Directions for this task: Would you transcribe exactly the lines below, starting at the one that contains "red pear: 5 -> 4" and ending with the last line, both included? Leave out all other lines.
*** Extracted entries ***
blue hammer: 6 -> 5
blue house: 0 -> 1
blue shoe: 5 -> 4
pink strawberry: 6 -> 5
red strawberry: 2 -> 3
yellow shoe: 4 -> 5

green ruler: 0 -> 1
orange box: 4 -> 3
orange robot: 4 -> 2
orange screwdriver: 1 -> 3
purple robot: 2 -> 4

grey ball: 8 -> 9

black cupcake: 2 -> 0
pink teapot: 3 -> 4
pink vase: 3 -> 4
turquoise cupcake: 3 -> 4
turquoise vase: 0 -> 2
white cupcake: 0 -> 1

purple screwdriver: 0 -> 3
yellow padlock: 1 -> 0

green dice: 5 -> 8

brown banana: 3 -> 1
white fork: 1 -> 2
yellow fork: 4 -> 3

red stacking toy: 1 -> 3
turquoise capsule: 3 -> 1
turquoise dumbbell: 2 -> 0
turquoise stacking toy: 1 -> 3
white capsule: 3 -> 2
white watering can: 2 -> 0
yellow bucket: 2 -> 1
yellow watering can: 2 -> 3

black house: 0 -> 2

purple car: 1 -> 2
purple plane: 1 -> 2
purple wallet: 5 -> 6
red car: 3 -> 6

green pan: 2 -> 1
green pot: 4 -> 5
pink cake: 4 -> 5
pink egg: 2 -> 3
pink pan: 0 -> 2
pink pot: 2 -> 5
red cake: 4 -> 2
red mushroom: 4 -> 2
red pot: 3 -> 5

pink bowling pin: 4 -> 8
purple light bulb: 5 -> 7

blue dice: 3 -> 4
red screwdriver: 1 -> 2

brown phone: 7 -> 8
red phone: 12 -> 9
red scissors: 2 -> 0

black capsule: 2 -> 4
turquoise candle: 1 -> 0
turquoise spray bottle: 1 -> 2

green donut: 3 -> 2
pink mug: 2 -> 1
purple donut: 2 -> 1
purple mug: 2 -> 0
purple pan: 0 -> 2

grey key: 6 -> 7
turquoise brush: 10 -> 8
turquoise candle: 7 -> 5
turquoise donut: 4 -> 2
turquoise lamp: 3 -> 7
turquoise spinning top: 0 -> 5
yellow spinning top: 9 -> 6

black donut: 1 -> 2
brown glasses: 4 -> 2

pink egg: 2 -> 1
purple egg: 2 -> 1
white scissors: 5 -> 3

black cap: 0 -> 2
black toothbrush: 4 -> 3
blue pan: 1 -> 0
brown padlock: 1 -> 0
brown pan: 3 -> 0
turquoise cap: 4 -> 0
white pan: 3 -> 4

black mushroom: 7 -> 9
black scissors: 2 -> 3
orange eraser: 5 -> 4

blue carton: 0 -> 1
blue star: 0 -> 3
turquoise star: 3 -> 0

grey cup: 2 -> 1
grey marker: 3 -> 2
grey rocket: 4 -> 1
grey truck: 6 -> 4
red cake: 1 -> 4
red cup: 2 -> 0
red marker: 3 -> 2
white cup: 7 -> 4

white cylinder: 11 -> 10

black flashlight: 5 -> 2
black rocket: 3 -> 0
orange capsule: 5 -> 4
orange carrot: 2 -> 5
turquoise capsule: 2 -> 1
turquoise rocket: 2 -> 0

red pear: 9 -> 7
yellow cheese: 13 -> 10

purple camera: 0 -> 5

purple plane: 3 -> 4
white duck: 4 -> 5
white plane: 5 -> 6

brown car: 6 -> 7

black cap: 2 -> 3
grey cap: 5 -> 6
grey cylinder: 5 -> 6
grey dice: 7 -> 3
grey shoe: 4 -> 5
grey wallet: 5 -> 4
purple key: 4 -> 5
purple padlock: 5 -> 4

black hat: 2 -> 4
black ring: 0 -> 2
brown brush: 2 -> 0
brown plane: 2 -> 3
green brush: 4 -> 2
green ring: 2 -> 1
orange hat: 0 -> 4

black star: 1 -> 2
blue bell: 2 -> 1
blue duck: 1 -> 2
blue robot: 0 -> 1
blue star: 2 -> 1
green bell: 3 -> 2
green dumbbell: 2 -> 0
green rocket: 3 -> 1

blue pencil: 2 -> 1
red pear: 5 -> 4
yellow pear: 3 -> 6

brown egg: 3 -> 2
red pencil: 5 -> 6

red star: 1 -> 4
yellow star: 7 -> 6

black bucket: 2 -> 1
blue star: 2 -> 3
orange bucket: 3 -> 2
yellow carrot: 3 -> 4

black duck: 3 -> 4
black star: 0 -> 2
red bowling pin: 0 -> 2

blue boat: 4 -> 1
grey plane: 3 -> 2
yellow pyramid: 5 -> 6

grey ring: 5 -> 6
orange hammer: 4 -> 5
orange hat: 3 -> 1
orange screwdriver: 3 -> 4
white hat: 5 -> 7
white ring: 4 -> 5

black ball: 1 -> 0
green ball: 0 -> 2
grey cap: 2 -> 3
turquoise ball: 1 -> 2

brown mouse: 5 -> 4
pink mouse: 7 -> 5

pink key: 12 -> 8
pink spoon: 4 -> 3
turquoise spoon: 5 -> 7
*** End of Extracted entries ***
Answer to the problem:
red pear: 5 -> 4
yellow pear: 3 -> 6

brown egg: 3 -> 2
red pencil: 5 -> 6

red star: 1 -> 4
yellow star: 7 -> 6

black bucket: 2 -> 1
blue star: 2 -> 3
orange bucket: 3 -> 2
yellow carrot: 3 -> 4

black duck: 3 -> 4
black star: 0 -> 2
red bowling pin: 0 -> 2

blue boat: 4 -> 1
grey plane: 3 -> 2
yellow pyramid: 5 -> 6

grey ring: 5 -> 6
orange hammer: 4 -> 5
orange hat: 3 -> 1
orange screwdriver: 3 -> 4
white hat: 5 -> 7
white ring: 4 -> 5

black ball: 1 -> 0
green ball: 0 -> 2
grey cap: 2 -> 3
turquoise ball: 1 -> 2

brown mouse: 5 -> 4
pink mouse: 7 -> 5

pink key: 12 -> 8
pink spoon: 4 -> 3
turquoise spoon: 5 -> 7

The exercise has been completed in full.